:: DATA TO EXAMINE

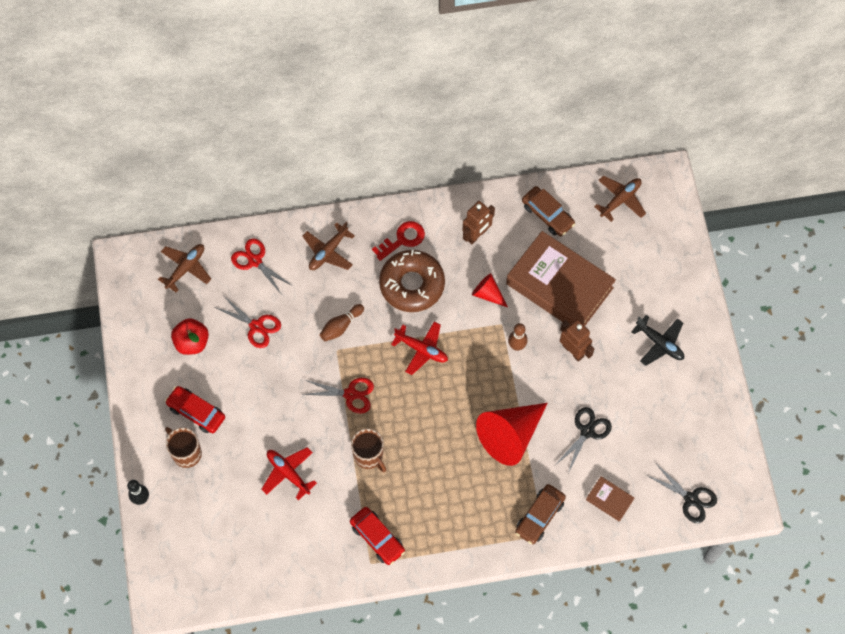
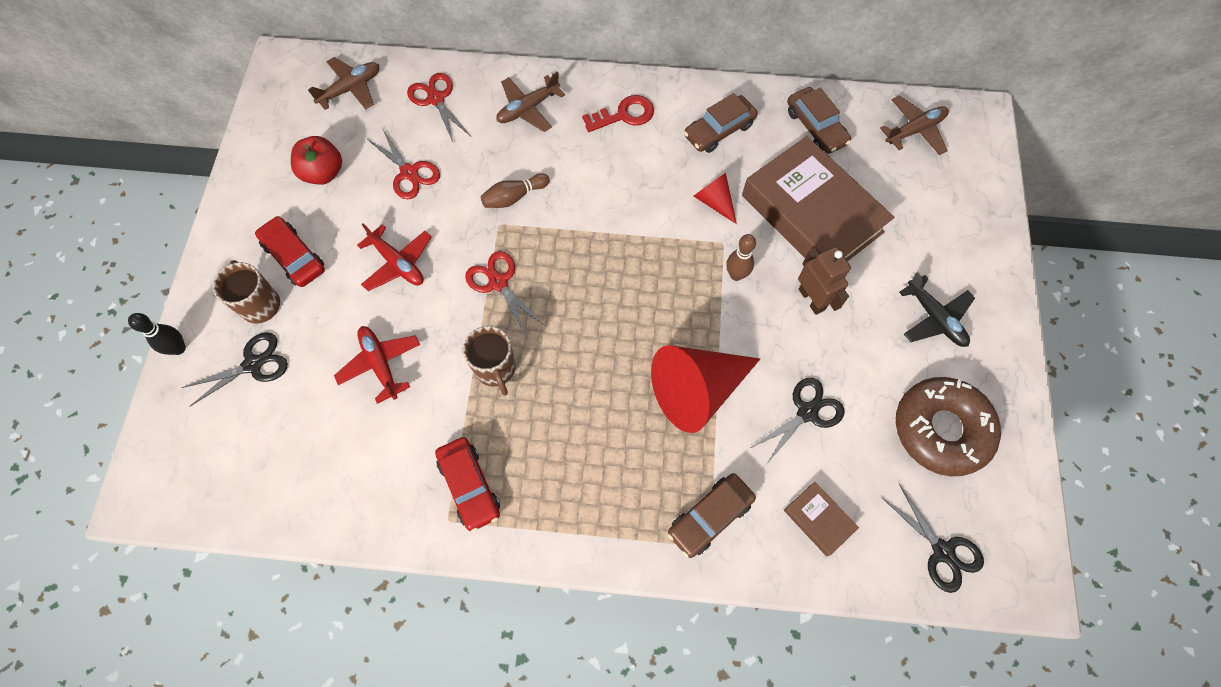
camera: 15 degrees right, 0 degrees up
red scissors [302,378,374,414] -> red scissors turned 150 degrees counterclockwise [465,251,544,335]
brown donut [379,250,445,312] -> brown donut moved to [896,377,1001,476]
red plane [391,322,448,375] -> red plane moved to [357,223,432,291]
brown robot [462,201,495,244] -> brown car [684,93,758,153]
none -> black scissors [181,332,288,407]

::::

*WRITTEN TASK*
A faithful, complete copy of the records above is required, one that contains no pictures.

*EXERCISE ANSWER*
camera: 15 degrees right, 0 degrees up
red scissors [302,378,374,414] -> red scissors turned 150 degrees counterclockwise [465,251,544,335]
brown donut [379,250,445,312] -> brown donut moved to [896,377,1001,476]
red plane [391,322,448,375] -> red plane moved to [357,223,432,291]
brown robot [462,201,495,244] -> brown car [684,93,758,153]
none -> black scissors [181,332,288,407]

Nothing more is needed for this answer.